* Aim of the exercise
Report every line below that carries the word "green".

* Data to examine
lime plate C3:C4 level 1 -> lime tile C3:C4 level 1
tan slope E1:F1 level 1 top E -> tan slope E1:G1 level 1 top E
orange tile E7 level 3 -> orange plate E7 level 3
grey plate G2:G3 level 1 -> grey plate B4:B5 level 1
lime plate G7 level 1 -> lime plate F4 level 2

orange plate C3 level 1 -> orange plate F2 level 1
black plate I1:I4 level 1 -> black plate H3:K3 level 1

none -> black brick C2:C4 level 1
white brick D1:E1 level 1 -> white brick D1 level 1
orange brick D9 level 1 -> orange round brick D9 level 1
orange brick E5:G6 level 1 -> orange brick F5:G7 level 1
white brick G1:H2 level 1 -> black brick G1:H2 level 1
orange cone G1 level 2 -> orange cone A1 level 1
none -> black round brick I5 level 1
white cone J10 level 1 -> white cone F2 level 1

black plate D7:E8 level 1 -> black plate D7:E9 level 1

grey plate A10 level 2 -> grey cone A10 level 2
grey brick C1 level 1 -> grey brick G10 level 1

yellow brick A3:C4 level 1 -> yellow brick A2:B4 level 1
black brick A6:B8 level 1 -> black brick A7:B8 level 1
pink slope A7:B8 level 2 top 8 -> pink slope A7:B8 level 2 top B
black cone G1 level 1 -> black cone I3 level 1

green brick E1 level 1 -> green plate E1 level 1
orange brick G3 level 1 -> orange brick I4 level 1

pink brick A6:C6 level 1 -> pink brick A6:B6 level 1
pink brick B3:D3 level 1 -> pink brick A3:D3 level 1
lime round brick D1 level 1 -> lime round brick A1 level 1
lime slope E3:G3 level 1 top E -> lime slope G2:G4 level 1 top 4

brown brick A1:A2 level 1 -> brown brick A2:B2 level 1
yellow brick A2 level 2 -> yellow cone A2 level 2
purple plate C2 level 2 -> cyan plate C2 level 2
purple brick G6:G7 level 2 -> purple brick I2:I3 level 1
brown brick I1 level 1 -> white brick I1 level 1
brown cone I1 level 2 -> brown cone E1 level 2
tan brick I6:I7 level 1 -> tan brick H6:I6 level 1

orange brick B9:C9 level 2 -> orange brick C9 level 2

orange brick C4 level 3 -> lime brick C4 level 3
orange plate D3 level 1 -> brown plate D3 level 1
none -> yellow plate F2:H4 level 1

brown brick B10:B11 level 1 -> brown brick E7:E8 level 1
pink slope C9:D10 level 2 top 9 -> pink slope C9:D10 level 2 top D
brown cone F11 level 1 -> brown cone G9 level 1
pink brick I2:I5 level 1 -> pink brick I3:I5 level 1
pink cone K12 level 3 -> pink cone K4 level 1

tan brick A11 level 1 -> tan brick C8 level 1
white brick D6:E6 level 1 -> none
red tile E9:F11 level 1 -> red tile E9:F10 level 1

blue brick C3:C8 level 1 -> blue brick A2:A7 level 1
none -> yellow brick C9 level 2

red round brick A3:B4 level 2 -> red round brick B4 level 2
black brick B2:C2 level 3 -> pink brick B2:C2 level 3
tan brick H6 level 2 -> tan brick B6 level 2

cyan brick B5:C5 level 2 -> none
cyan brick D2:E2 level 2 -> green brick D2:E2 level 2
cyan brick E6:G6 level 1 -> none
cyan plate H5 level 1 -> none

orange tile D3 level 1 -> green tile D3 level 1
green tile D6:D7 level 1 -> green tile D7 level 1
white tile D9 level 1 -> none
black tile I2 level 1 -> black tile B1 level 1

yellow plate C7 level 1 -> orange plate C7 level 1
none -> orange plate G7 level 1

* Output of the task
green brick E1 level 1 -> green plate E1 level 1
cyan brick D2:E2 level 2 -> green brick D2:E2 level 2
orange tile D3 level 1 -> green tile D3 level 1
green tile D6:D7 level 1 -> green tile D7 level 1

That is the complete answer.